Presenta como tabla Markdown, con las columnas «N.º» y «Línea», la parte del material que empieza con la línea que contiene "21: (650, 358)" y termina con la que contiene "9: (699, 603)", ambas incluidas. Deja fuera las líneas en blanco.

ENTRADAS
=-=-=
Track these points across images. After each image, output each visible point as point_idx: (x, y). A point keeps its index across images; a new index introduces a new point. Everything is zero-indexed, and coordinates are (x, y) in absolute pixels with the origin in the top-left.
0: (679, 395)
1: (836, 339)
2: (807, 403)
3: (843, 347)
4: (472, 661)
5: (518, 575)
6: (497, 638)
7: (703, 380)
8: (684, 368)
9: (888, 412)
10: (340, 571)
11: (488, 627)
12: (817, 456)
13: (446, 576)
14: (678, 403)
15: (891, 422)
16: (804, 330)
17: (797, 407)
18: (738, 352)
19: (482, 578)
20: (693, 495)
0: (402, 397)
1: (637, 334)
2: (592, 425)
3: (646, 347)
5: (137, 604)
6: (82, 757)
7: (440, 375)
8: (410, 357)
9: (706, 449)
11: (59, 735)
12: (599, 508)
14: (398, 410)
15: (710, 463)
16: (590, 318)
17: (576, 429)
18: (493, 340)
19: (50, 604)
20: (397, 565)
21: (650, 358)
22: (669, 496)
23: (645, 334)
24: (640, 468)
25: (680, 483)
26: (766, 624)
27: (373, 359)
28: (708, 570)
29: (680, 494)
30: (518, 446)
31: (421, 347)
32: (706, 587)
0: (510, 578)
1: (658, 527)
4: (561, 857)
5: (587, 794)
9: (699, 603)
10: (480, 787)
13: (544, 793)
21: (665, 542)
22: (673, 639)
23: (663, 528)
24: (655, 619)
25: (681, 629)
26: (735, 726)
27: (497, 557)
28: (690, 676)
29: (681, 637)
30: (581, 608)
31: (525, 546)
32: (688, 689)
=-=-=
RESPUESTA FINAL
| N.º | Línea |
|---|---|
| 1 | 21: (650, 358) |
| 2 | 22: (669, 496) |
| 3 | 23: (645, 334) |
| 4 | 24: (640, 468) |
| 5 | 25: (680, 483) |
| 6 | 26: (766, 624) |
| 7 | 27: (373, 359) |
| 8 | 28: (708, 570) |
| 9 | 29: (680, 494) |
| 10 | 30: (518, 446) |
| 11 | 31: (421, 347) |
| 12 | 32: (706, 587) |
| 13 | 0: (510, 578) |
| 14 | 1: (658, 527) |
| 15 | 4: (561, 857) |
| 16 | 5: (587, 794) |
| 17 | 9: (699, 603) |